---------- Given records ----------

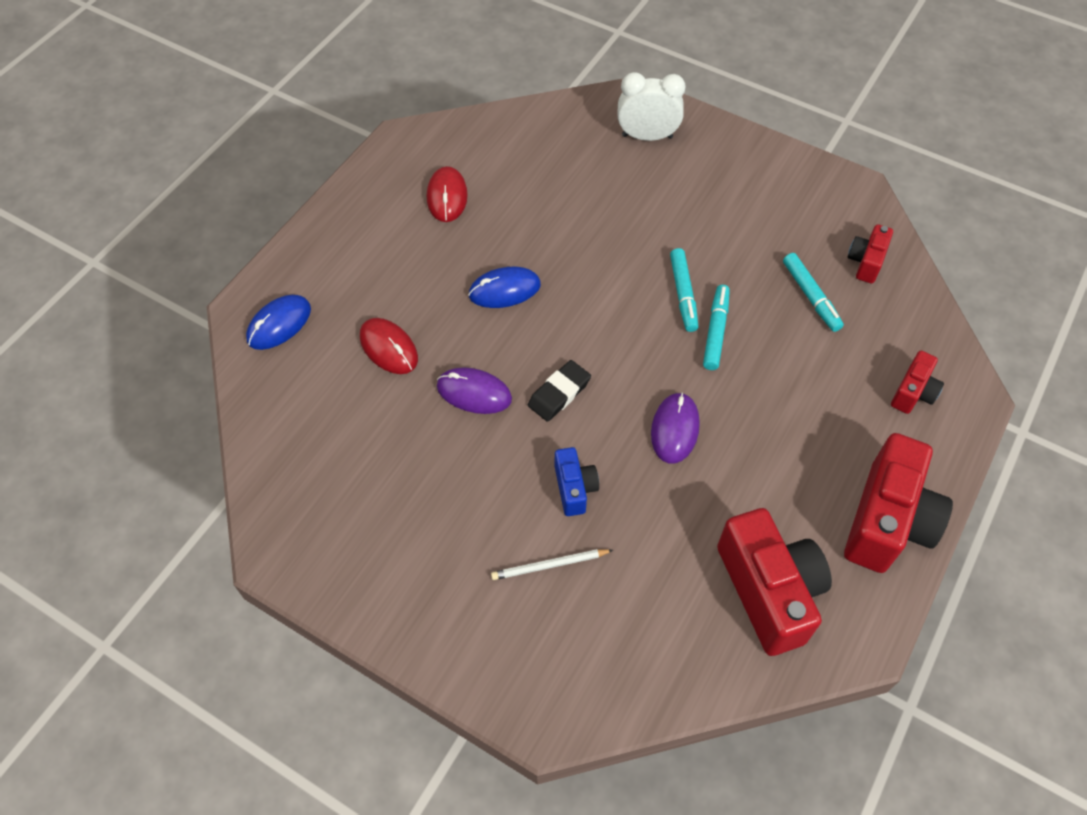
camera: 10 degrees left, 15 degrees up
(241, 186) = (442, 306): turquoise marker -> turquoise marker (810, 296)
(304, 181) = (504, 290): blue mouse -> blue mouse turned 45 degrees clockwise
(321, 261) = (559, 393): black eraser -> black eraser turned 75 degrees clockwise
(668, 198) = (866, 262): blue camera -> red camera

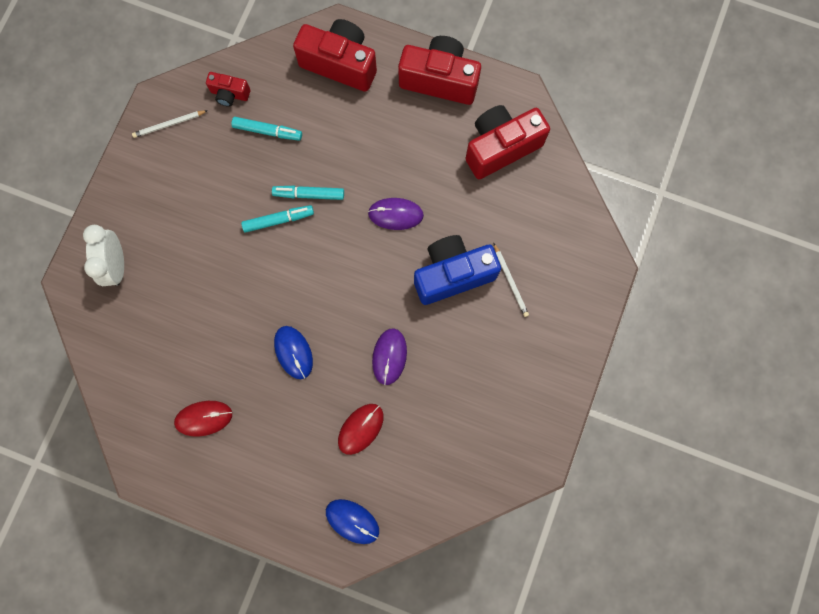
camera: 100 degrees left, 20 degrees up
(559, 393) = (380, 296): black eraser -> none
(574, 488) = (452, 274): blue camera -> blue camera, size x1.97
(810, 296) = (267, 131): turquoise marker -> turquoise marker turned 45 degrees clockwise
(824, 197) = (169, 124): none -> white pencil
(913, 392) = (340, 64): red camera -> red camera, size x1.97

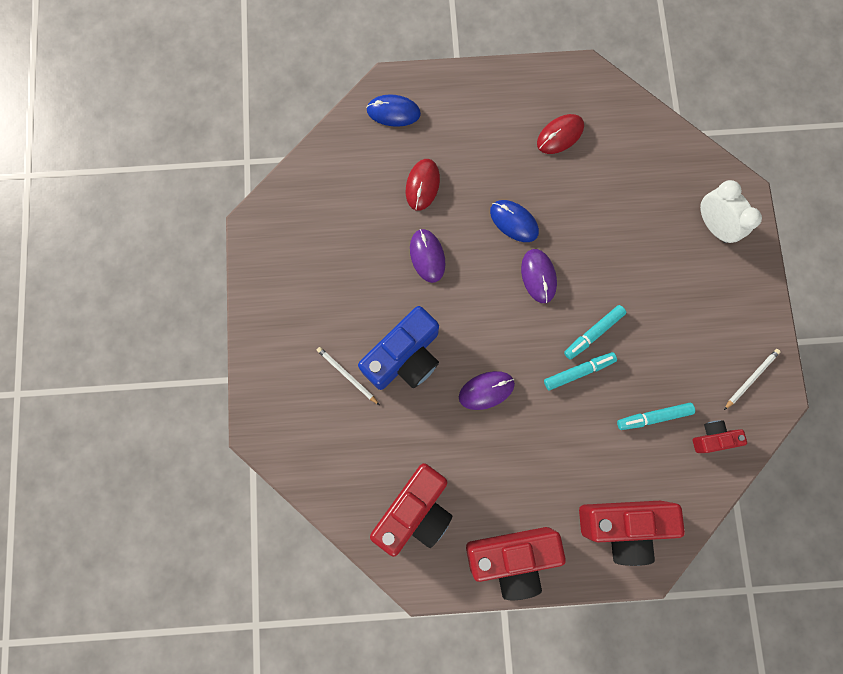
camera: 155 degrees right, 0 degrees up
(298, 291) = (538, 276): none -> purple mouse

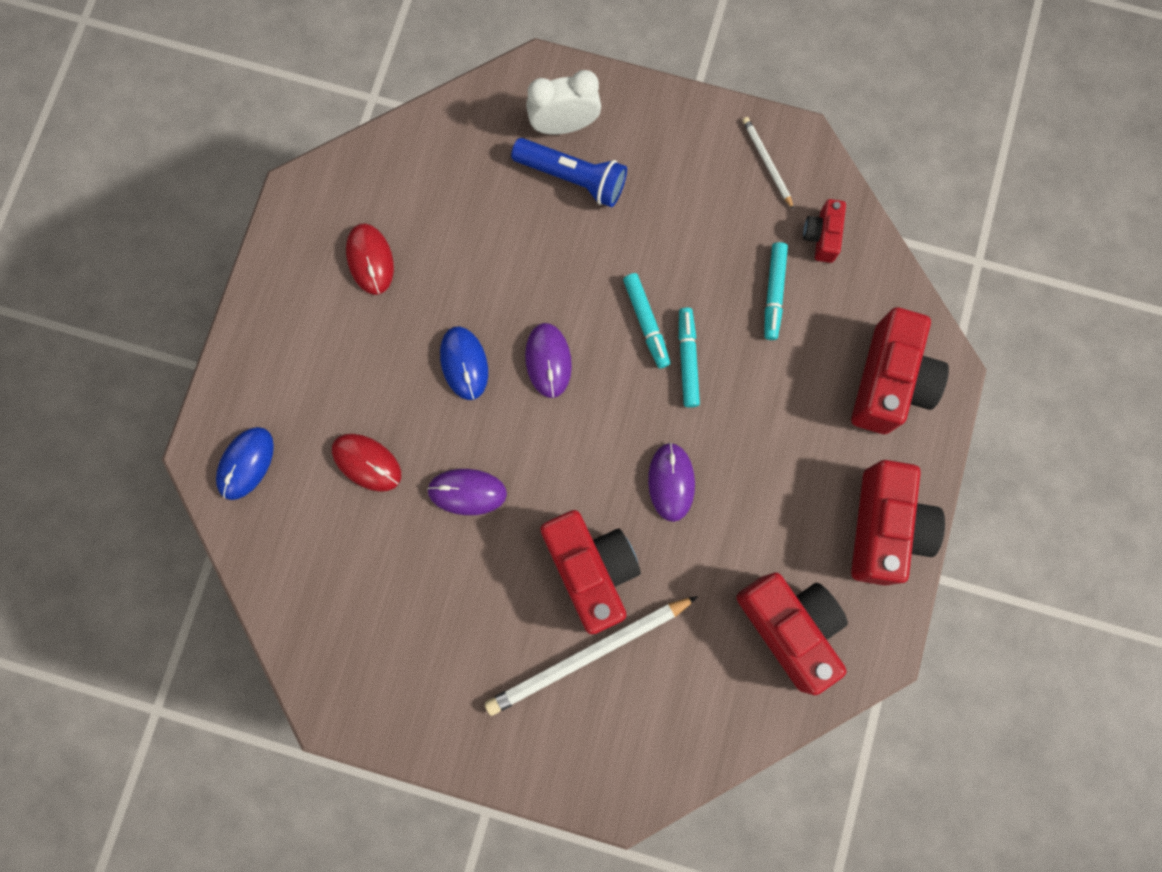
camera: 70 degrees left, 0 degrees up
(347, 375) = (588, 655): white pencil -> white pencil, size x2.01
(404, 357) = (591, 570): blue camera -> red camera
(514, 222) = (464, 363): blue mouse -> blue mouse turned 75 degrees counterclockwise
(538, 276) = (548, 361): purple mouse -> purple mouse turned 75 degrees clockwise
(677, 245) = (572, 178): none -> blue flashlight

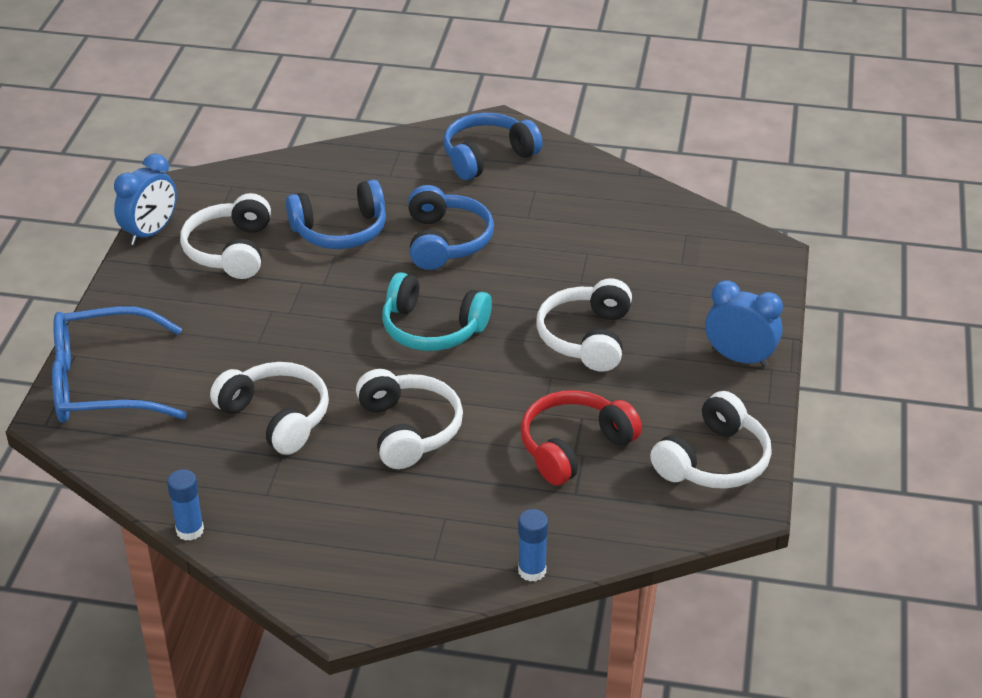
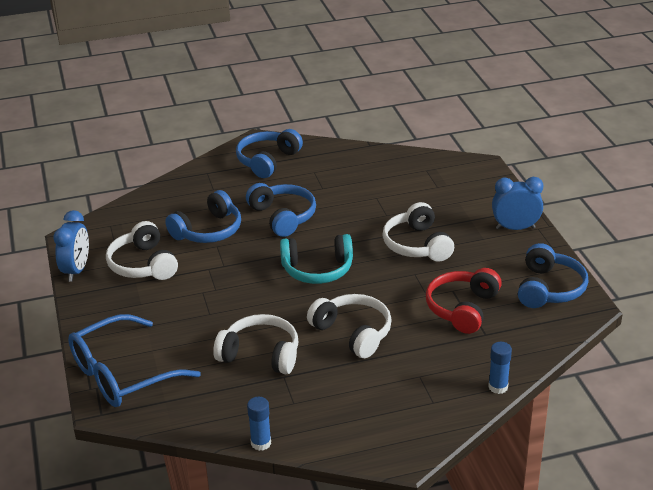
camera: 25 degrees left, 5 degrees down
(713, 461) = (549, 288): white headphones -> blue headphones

----------

§ **Assigned task**:
For the records above, output each one exactly and skip any image.

§ **Exercise output**:
camera: 10 degrees left, 15 degrees up
(241, 186) = (442, 306): turquoise marker -> turquoise marker (810, 296)
(304, 181) = (504, 290): blue mouse -> blue mouse turned 45 degrees clockwise
(321, 261) = (559, 393): black eraser -> black eraser turned 75 degrees clockwise
(668, 198) = (866, 262): blue camera -> red camera

camera: 100 degrees left, 20 degrees up
(559, 393) = (380, 296): black eraser -> none
(574, 488) = (452, 274): blue camera -> blue camera, size x1.97
(810, 296) = (267, 131): turquoise marker -> turquoise marker turned 45 degrees clockwise
(824, 197) = (169, 124): none -> white pencil
(913, 392) = (340, 64): red camera -> red camera, size x1.97

camera: 155 degrees right, 0 degrees up
(298, 291) = (538, 276): none -> purple mouse

camera: 70 degrees left, 0 degrees up
(347, 375) = (588, 655): white pencil -> white pencil, size x2.01
(404, 357) = (591, 570): blue camera -> red camera
(514, 222) = (464, 363): blue mouse -> blue mouse turned 75 degrees counterclockwise
(538, 276) = (548, 361): purple mouse -> purple mouse turned 75 degrees clockwise
(677, 245) = (572, 178): none -> blue flashlight

camera: 25 degrees left, 5 degrees down
(713, 461) = (549, 288): white headphones -> blue headphones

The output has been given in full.